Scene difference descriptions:
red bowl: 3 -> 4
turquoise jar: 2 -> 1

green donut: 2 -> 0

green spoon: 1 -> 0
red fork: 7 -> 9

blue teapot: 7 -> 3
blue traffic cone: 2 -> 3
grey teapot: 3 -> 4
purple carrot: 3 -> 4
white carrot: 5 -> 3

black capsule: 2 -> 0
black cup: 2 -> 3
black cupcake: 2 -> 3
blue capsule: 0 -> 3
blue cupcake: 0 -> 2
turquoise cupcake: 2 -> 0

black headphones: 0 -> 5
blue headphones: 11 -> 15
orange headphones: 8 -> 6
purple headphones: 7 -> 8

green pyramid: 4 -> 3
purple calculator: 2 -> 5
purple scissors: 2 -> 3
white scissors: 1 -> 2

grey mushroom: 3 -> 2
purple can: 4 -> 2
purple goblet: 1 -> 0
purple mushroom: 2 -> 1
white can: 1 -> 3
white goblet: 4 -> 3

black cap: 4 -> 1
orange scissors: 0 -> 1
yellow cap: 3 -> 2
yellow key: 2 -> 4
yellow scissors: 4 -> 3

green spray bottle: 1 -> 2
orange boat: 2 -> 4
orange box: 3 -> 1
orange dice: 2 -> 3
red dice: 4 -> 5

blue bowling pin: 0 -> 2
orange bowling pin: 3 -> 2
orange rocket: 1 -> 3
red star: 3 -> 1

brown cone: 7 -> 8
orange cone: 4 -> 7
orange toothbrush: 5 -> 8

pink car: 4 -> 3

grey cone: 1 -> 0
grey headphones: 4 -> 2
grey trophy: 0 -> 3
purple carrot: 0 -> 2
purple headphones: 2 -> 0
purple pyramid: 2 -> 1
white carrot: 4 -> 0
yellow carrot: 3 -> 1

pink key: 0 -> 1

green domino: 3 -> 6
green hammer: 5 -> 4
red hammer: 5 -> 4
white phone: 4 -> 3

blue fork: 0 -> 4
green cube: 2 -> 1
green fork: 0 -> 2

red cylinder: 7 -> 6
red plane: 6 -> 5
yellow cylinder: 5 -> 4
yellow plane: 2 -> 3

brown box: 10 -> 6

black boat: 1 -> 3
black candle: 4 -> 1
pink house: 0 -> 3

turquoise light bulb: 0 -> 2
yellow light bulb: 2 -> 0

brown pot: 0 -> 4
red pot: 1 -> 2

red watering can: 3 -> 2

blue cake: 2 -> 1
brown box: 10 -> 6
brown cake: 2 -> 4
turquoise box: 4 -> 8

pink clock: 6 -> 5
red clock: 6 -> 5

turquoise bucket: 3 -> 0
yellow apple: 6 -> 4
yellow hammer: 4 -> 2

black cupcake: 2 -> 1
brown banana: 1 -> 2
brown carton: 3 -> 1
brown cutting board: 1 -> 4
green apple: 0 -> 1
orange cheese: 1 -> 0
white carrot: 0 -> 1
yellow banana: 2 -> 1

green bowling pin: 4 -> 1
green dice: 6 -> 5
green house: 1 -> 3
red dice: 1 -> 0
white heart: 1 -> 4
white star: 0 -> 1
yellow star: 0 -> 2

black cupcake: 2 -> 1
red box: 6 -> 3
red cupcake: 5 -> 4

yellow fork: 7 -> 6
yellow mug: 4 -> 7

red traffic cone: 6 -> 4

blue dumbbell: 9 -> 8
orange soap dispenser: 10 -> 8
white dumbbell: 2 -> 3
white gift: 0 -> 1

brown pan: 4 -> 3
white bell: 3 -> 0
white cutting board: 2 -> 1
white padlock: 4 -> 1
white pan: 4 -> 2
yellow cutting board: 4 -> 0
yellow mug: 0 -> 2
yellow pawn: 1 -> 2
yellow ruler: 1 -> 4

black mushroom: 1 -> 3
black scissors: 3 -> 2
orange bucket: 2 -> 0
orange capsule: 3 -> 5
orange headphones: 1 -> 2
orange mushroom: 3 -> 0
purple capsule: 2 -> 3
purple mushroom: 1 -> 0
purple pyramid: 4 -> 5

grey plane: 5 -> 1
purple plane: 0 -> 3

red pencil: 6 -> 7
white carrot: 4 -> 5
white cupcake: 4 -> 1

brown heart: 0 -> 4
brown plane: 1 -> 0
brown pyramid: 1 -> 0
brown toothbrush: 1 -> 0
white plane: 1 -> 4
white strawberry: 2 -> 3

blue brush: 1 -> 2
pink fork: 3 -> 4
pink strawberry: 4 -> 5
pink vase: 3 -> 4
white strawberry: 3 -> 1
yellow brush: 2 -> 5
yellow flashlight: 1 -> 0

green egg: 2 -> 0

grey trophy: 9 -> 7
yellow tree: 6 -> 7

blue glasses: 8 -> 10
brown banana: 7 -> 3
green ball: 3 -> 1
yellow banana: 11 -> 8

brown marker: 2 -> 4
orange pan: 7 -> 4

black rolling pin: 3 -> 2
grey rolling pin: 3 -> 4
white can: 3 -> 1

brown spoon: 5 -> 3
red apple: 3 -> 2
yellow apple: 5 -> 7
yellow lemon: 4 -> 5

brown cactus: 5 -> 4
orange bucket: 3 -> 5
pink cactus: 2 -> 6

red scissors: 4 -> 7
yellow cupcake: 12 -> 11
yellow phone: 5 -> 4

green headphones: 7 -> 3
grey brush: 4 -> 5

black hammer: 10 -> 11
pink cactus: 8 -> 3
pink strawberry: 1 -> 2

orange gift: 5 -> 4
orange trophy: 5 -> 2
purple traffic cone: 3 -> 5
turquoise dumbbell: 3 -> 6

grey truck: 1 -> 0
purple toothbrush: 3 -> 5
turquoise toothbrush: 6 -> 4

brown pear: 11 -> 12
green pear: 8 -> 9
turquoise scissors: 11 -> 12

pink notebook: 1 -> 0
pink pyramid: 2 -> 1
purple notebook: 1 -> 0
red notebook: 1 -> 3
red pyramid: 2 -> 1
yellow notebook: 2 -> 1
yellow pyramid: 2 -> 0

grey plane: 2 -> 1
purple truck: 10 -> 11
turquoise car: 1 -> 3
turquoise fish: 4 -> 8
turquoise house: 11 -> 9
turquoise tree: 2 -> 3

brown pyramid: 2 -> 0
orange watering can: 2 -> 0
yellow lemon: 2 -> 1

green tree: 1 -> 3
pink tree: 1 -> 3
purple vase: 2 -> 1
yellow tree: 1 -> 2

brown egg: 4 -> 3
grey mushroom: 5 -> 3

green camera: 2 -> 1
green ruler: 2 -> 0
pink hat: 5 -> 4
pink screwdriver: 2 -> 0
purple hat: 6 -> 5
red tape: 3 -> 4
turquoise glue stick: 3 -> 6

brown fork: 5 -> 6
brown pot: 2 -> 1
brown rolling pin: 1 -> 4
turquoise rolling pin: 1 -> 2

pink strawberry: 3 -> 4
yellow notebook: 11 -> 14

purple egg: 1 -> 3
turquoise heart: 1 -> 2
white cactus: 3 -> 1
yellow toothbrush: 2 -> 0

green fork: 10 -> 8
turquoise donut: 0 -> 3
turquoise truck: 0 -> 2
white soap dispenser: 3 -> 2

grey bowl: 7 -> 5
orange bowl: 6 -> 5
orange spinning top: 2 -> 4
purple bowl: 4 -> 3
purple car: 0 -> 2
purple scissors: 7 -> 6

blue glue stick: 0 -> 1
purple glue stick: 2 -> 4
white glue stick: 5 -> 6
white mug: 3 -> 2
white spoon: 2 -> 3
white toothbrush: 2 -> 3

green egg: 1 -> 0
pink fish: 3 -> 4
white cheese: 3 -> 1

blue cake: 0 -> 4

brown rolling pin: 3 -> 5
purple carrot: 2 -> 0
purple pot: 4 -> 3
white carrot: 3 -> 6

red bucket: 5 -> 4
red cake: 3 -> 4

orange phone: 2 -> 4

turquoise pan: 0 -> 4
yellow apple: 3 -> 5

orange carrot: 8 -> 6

Assignment: Where does the string "bowling" appear in the records above? Show every line that holds it.

Task result:
blue bowling pin: 0 -> 2
orange bowling pin: 3 -> 2
green bowling pin: 4 -> 1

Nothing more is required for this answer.